> _Exercise brief_
Records follow. Print exactly the lines from the one that has "grey brush: 9 -> 8" through the one that has "turquoise tape: 4 -> 3", inclusive, and omit the pictures.

> _Given records_

Content starts

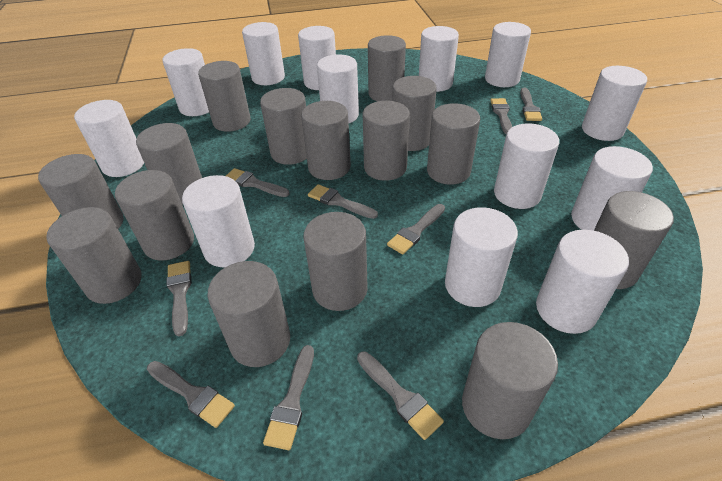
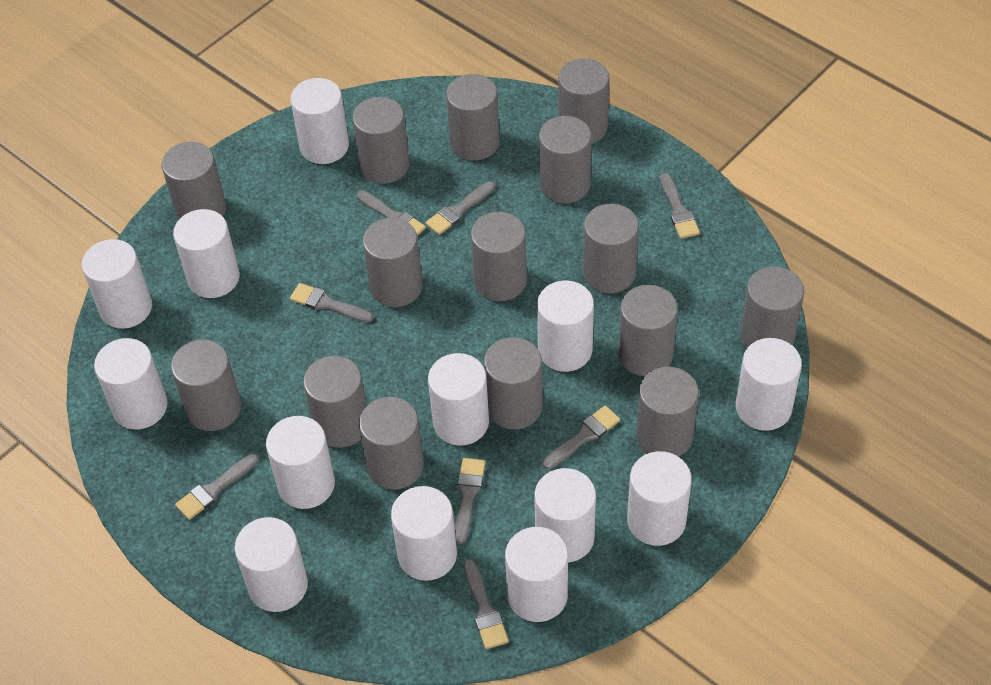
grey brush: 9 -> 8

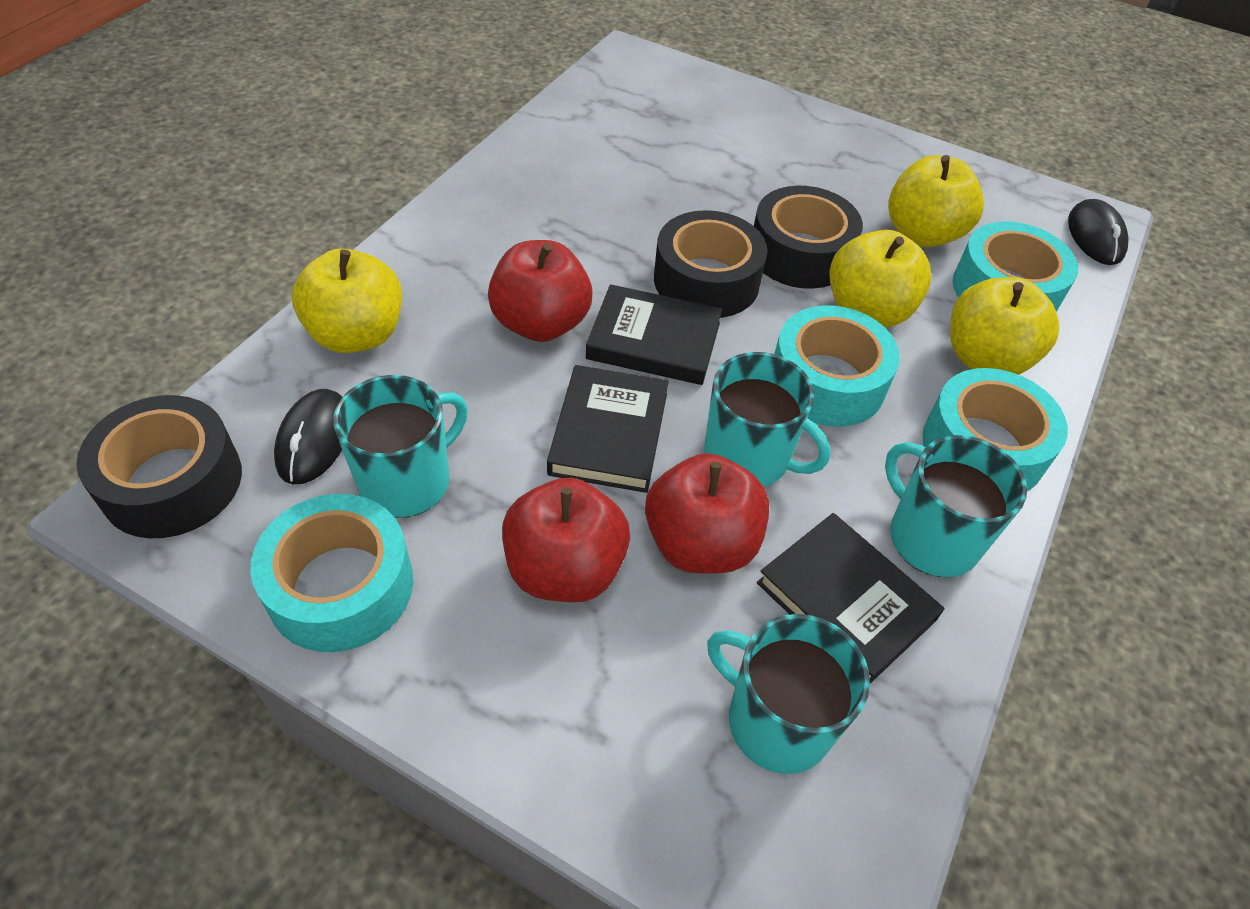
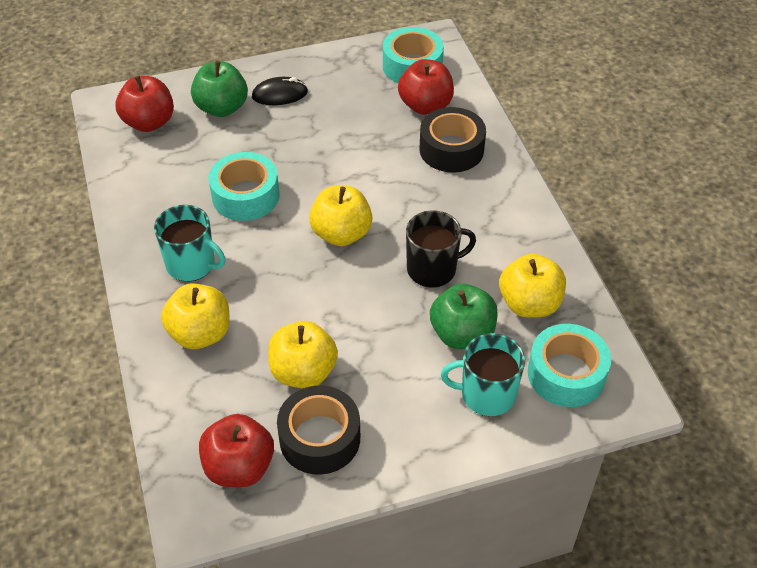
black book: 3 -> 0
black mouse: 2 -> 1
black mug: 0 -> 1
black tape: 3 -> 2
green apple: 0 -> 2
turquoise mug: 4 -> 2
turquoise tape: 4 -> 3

Content ends
Content starts

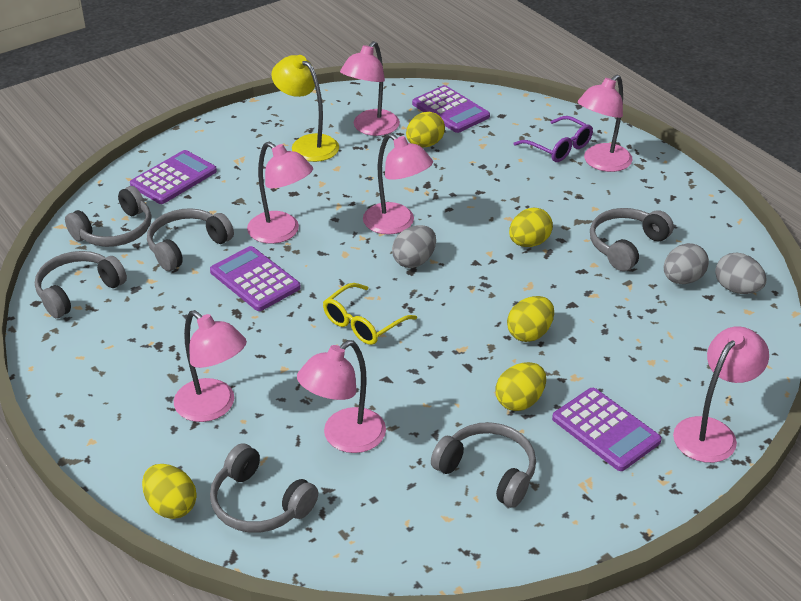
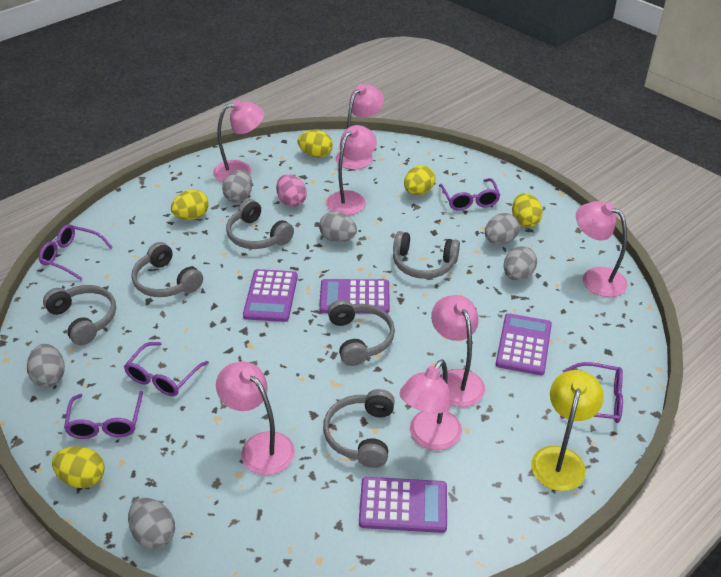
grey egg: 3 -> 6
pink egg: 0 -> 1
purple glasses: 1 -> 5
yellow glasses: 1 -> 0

Content ends
Content starts

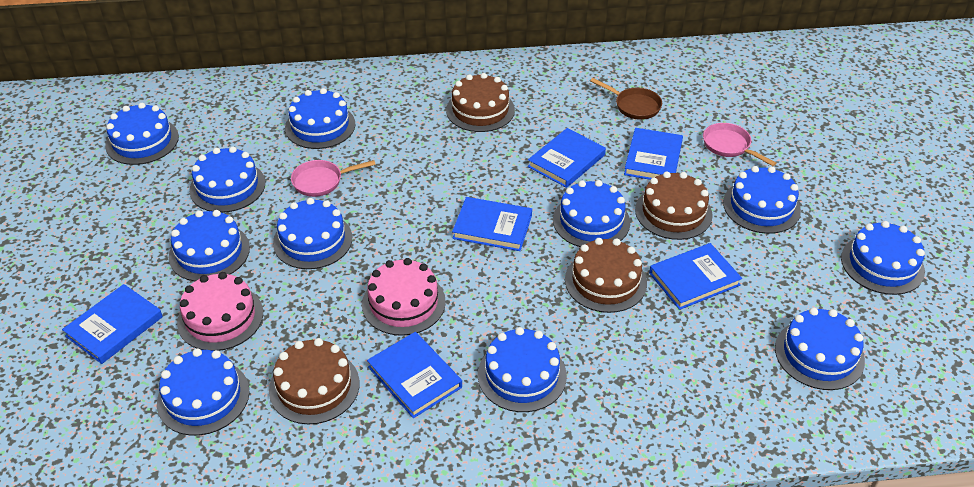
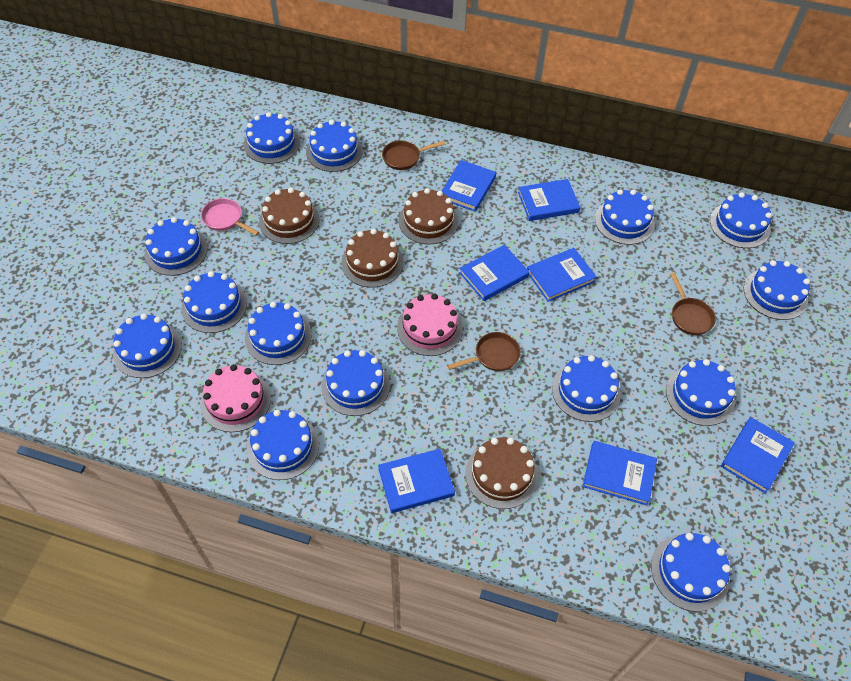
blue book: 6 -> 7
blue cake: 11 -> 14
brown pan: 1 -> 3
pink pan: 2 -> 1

Content ends

> _Solution for this exercise_
grey brush: 9 -> 8

black book: 3 -> 0
black mouse: 2 -> 1
black mug: 0 -> 1
black tape: 3 -> 2
green apple: 0 -> 2
turquoise mug: 4 -> 2
turquoise tape: 4 -> 3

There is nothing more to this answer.